# What you will do
What you return should match the material below line for line, except that no image appears in it.
** Opening The data block **
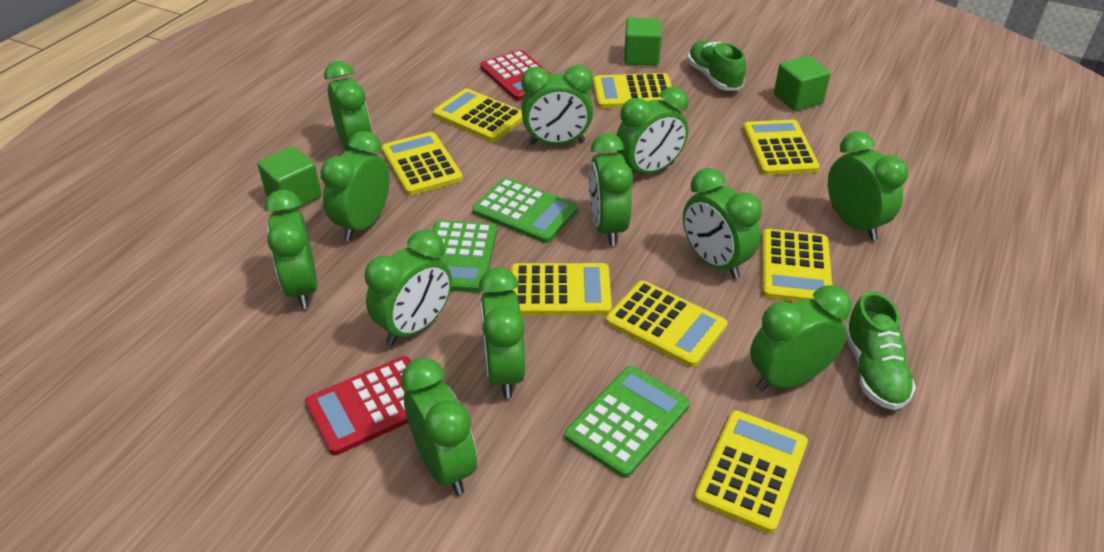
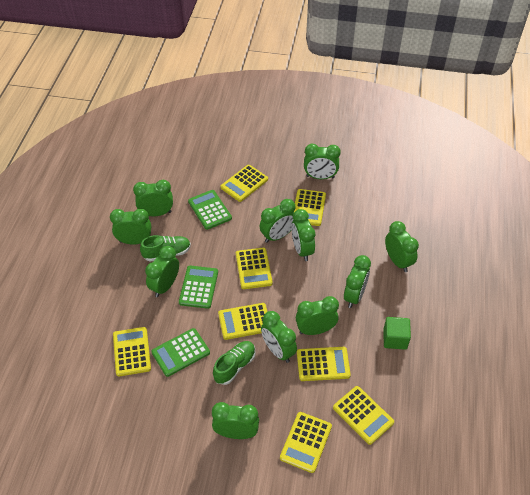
green clock: 12 -> 11
green cube: 3 -> 1
red calculator: 2 -> 0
** Closing The data block **
# Solution for this exercise
green clock: 12 -> 11
green cube: 3 -> 1
red calculator: 2 -> 0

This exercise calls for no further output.